Directions for this task ::
Return the listing below exactly, with the pictures dropped.

Input for this task ::
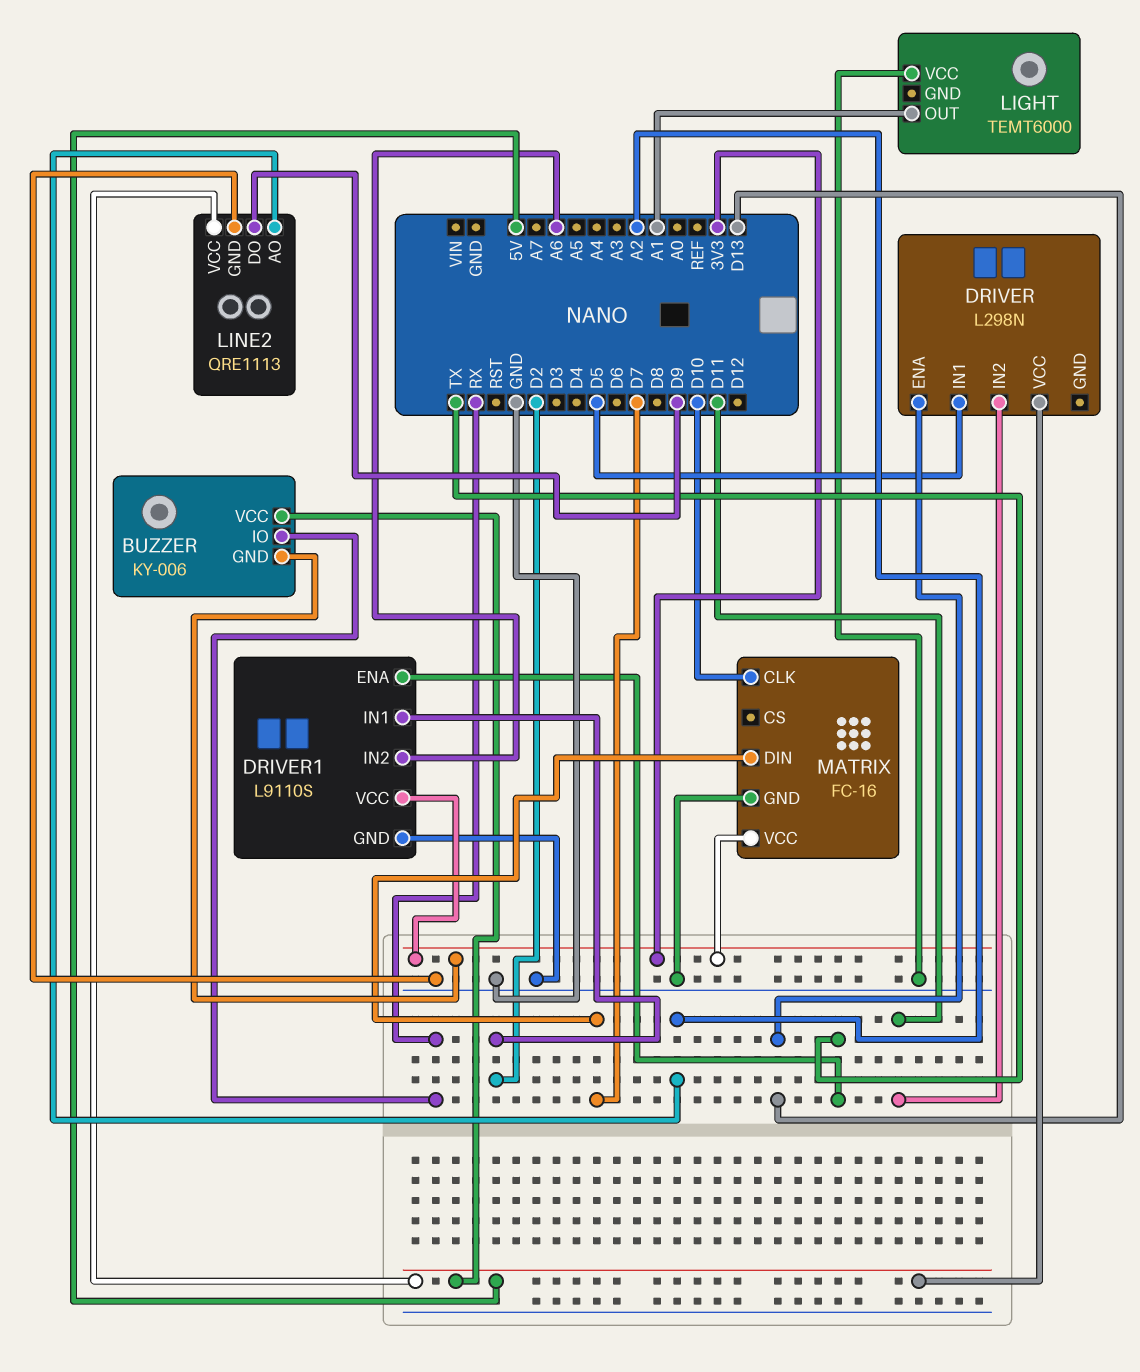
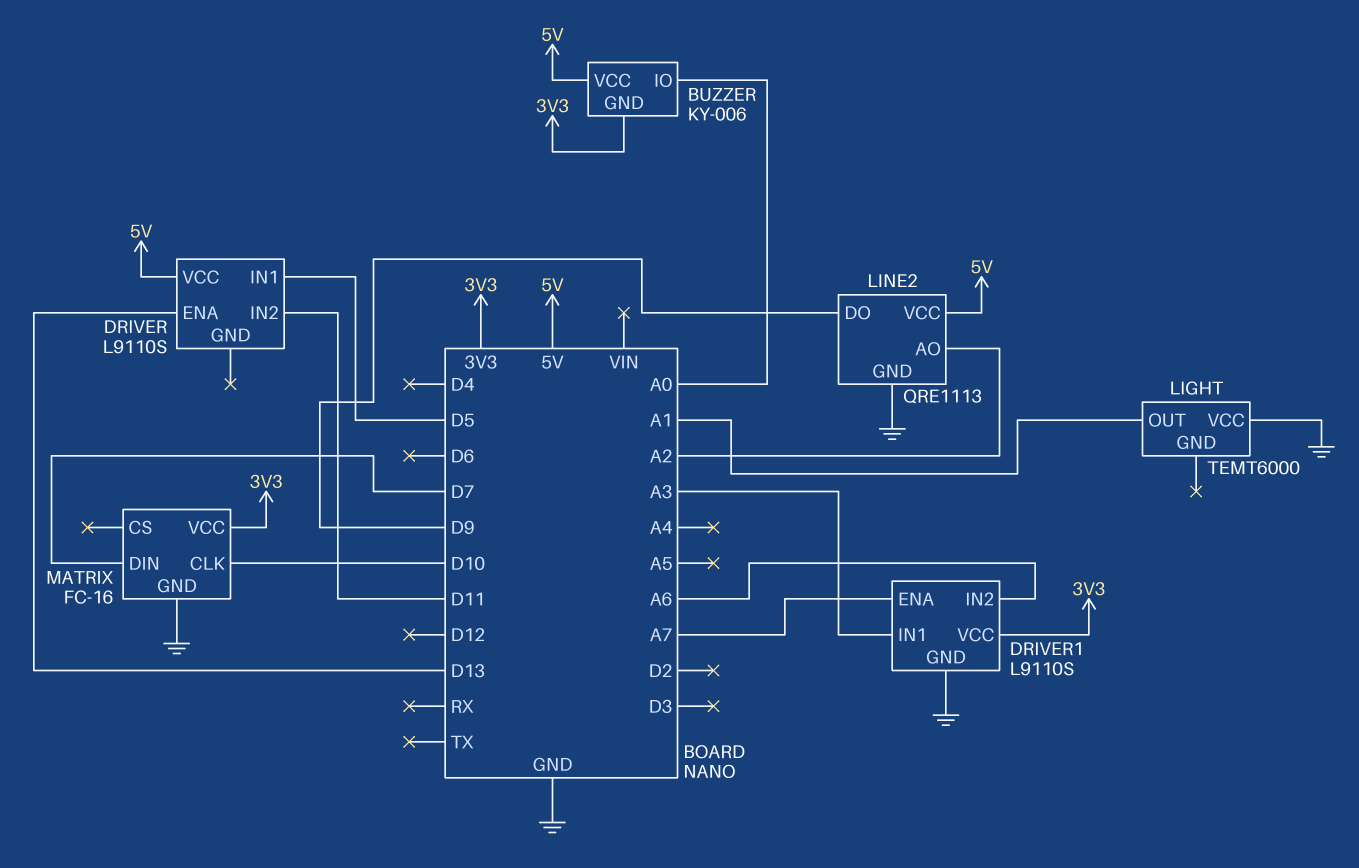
BUZZER pin IO: RX -> A0
DRIVER: L298N -> L9110S
DRIVER1 pin ENA: TX -> A7
DRIVER1 pin IN1: D2 -> A3

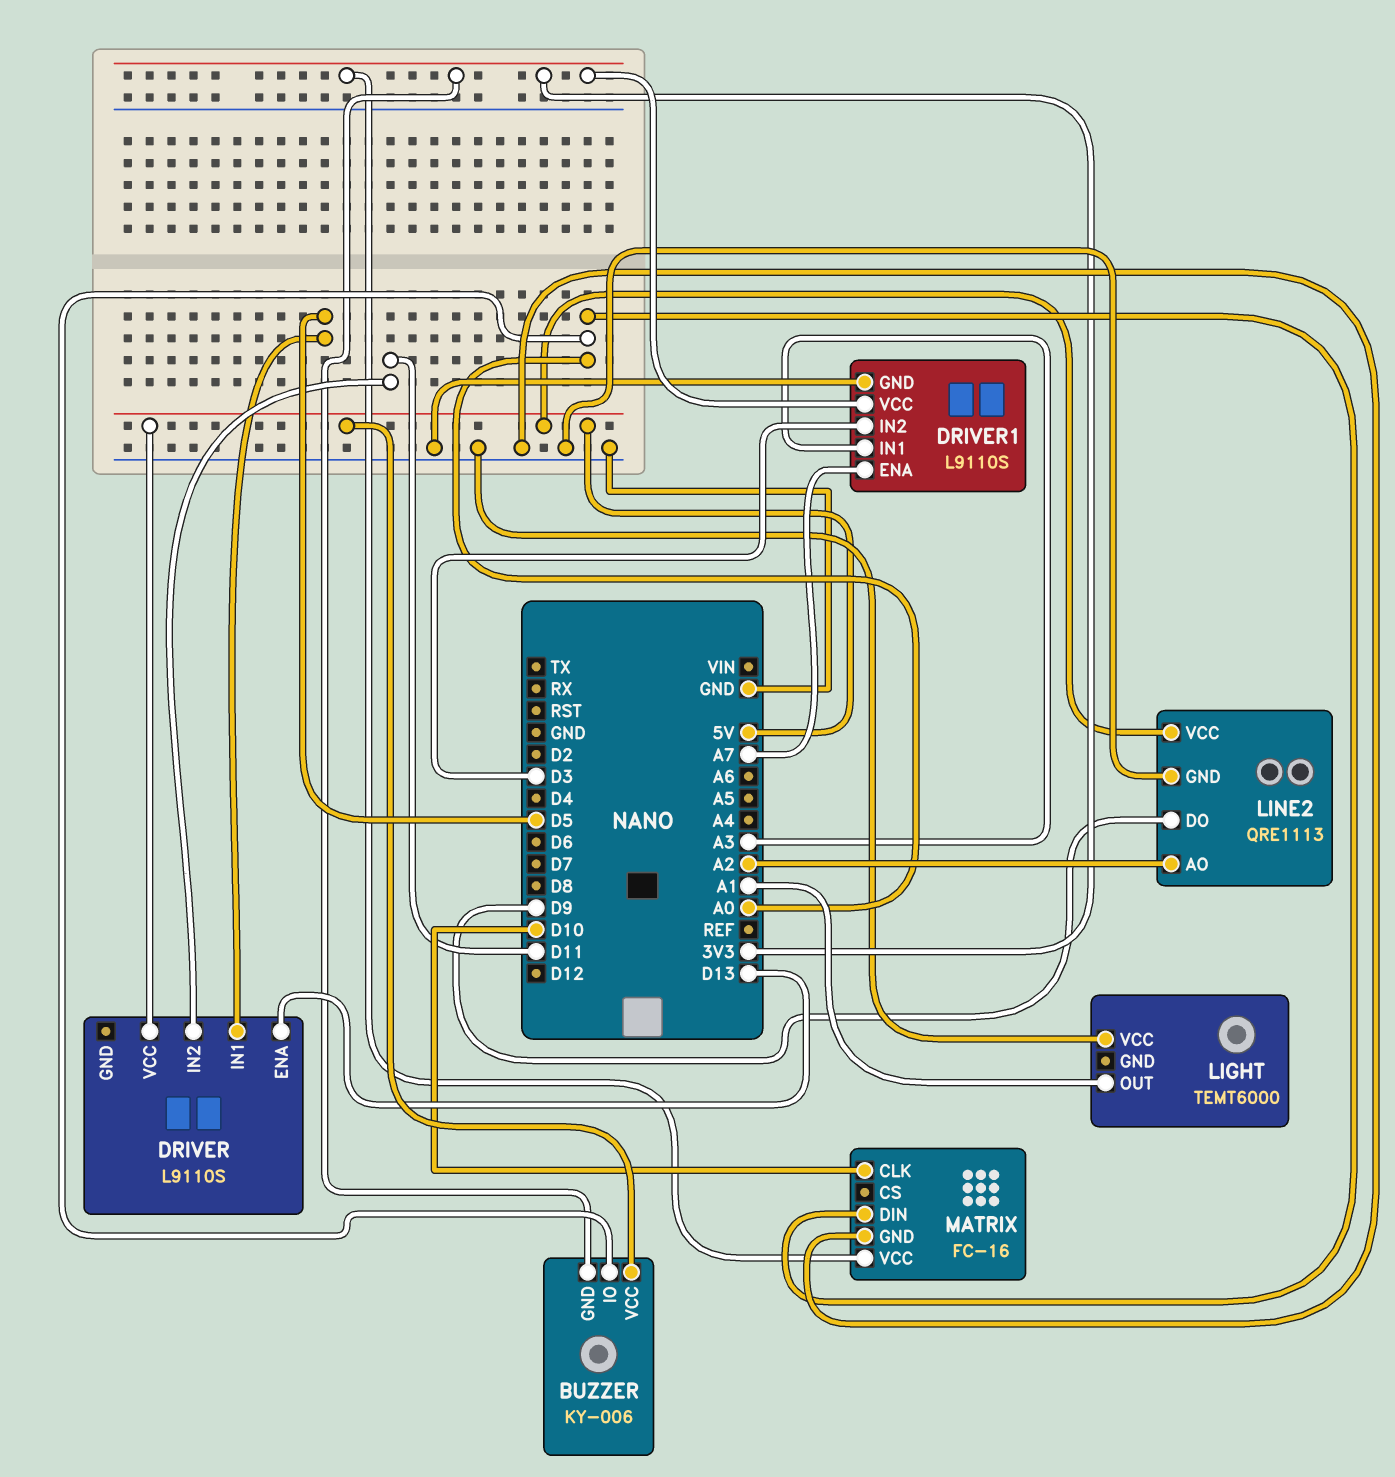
DRIVER1 pin IN2: A6 -> D3
MATRIX pin DIN: D7 -> A0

Finished task ::
BUZZER pin IO: RX -> A0
DRIVER: L298N -> L9110S
DRIVER1 pin ENA: TX -> A7
DRIVER1 pin IN1: D2 -> A3

DRIVER1 pin IN2: A6 -> D3
MATRIX pin DIN: D7 -> A0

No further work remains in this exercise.